- **Task brief**
Go through the data and copy each line that holds "diode".

Content revision data:
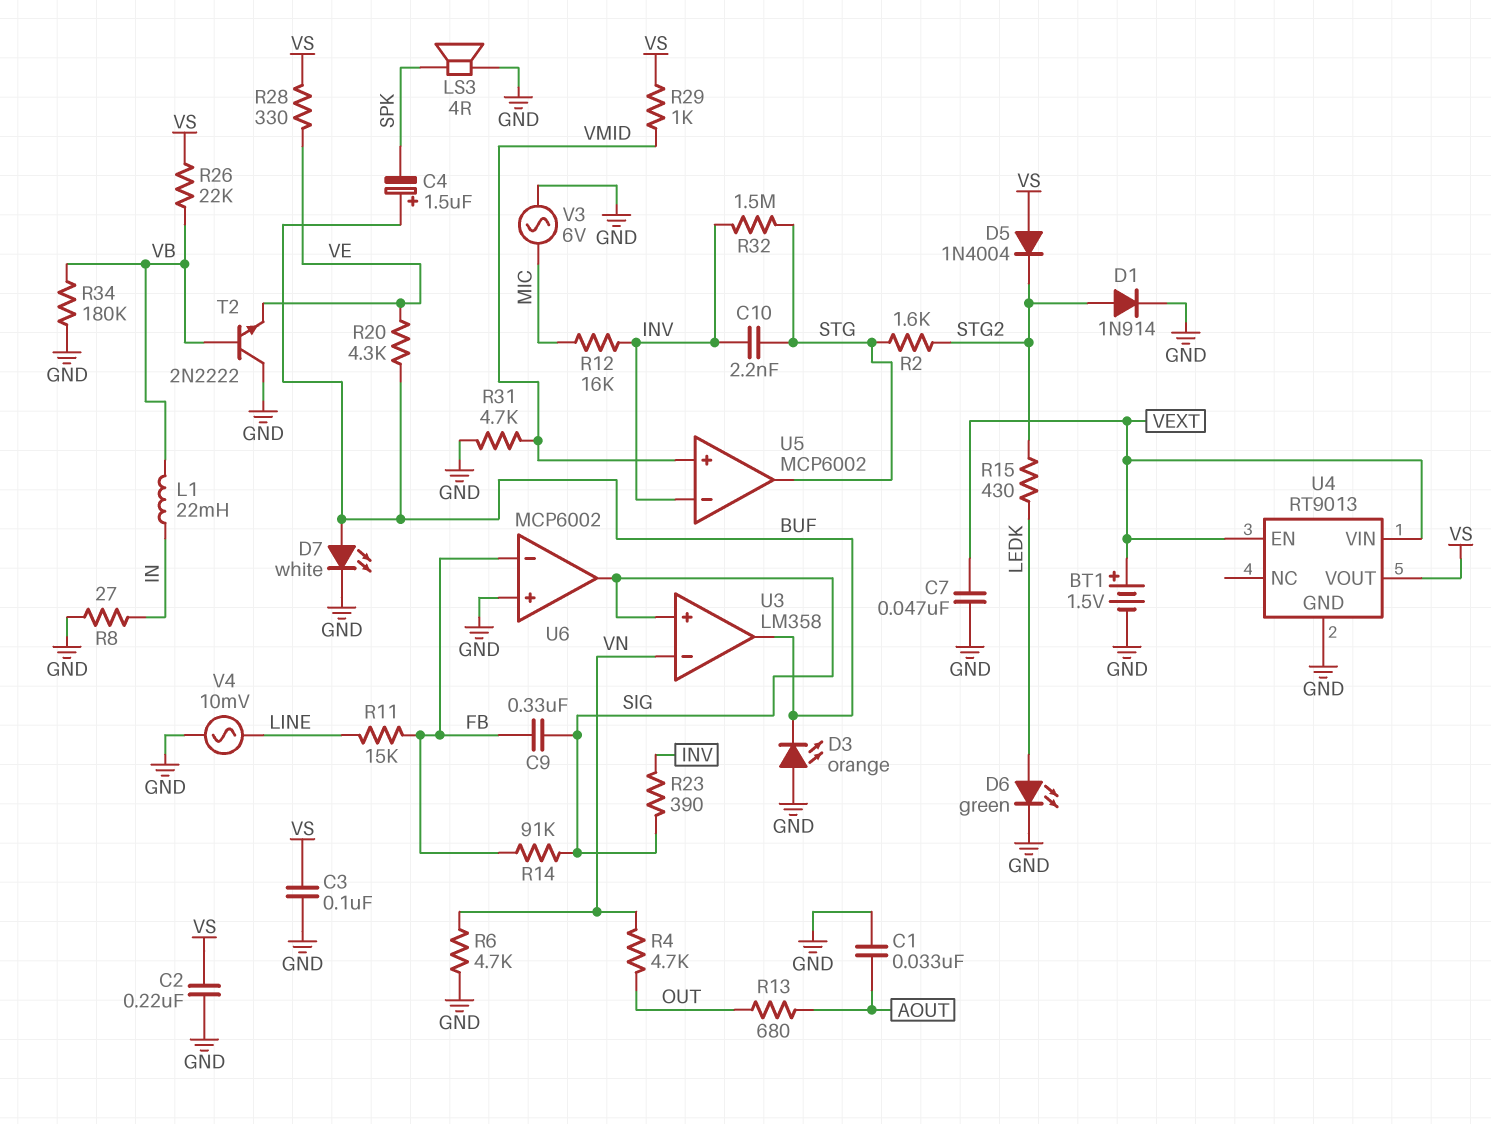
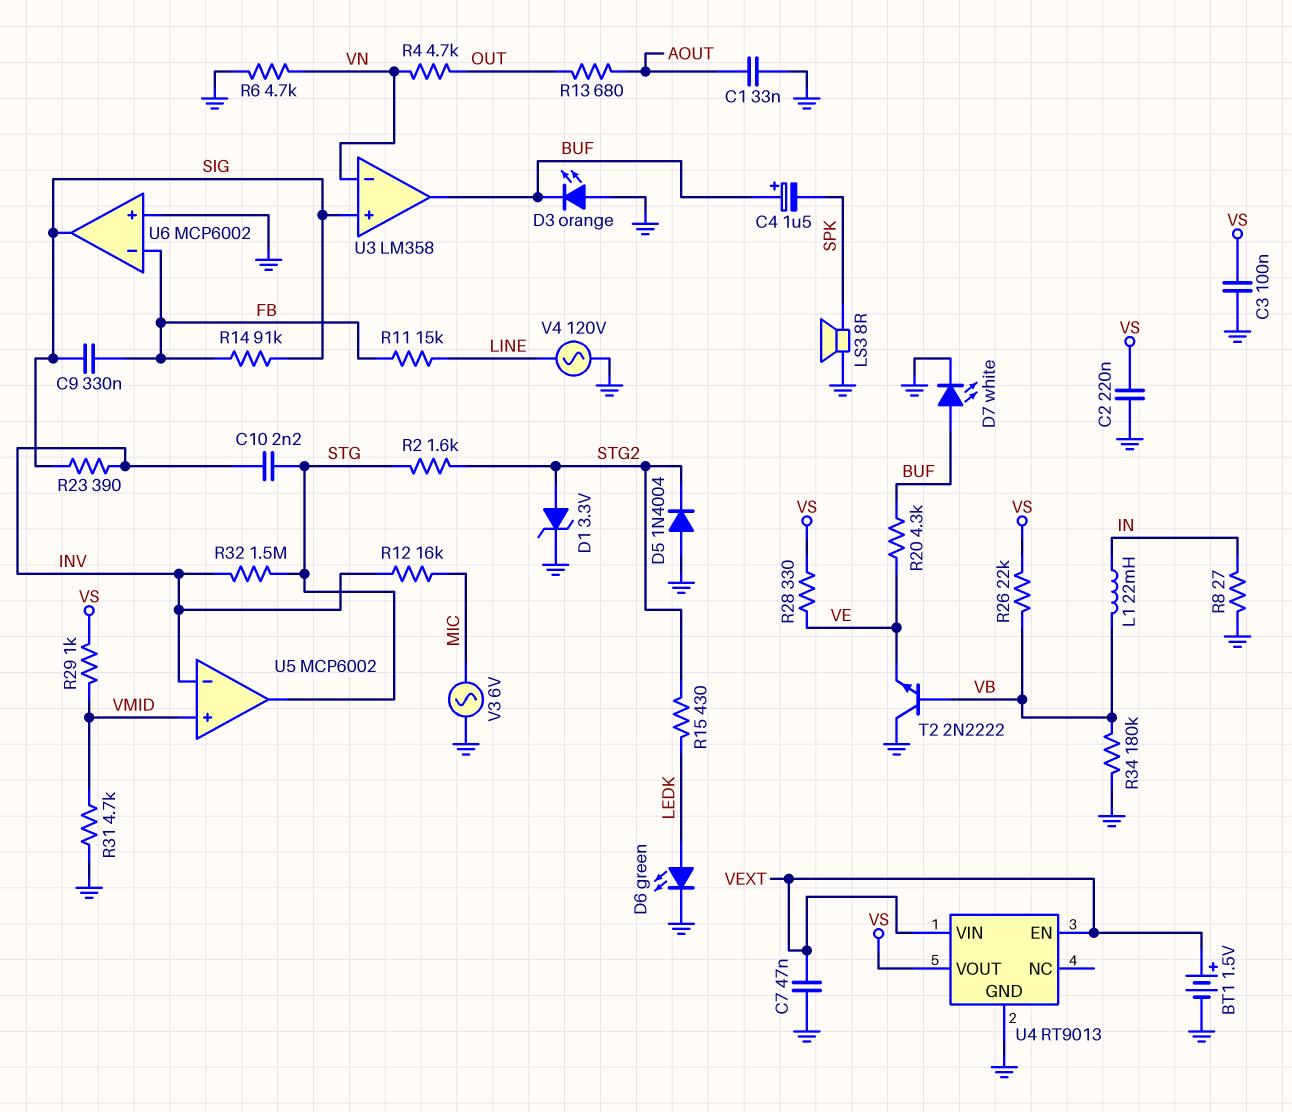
D1: diode 1N914 (A STG2, K GND) -> zener 3.3V (A STG2, K GND)
D5: diode 1N4004 (A VS, K STG2) -> diode 1N4004 (A GND, K STG2)
LS3: speaker 4R (GND, SPK) -> speaker 8R (GND, SPK)
V4: AC 10mV (GND, LINE) -> AC 120V (GND, LINE)

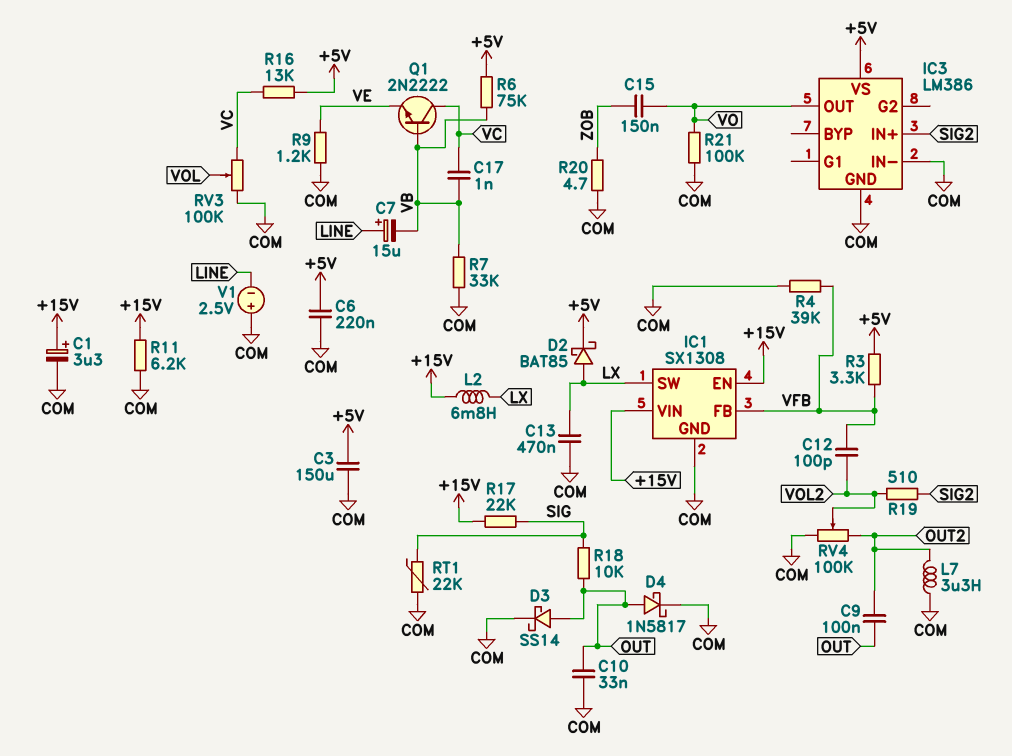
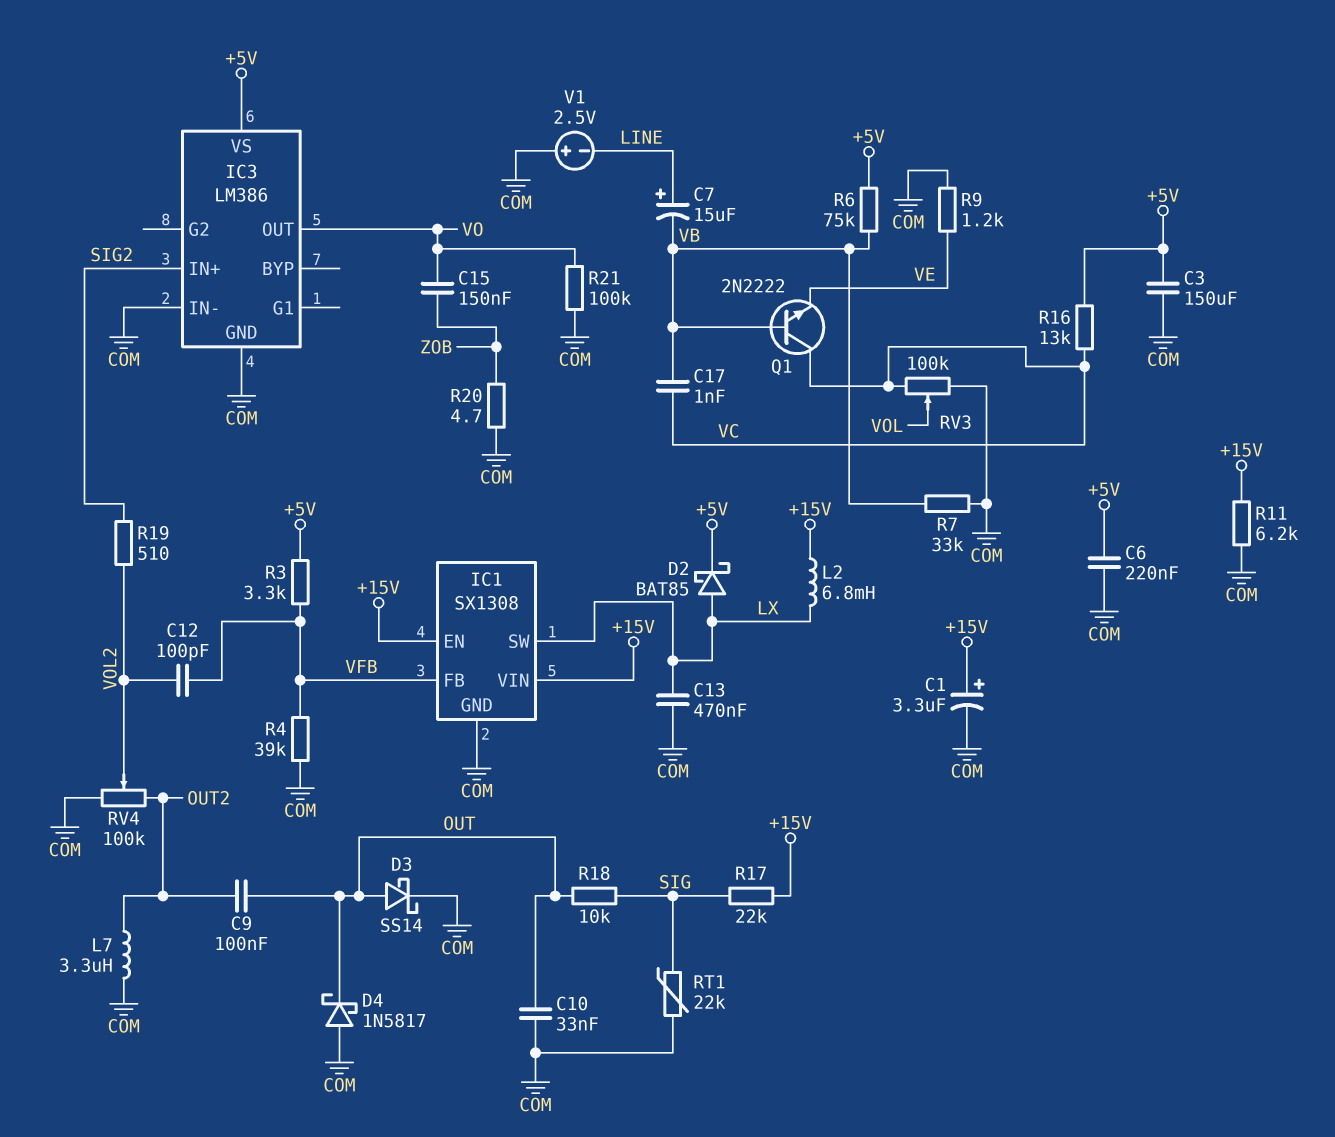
D4: schottky 1N5817 (A OUT, K COM) -> schottky 1N5817 (A COM, K OUT)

- **Answer section**
D1: diode 1N914 (A STG2, K GND) -> zener 3.3V (A STG2, K GND)
D5: diode 1N4004 (A VS, K STG2) -> diode 1N4004 (A GND, K STG2)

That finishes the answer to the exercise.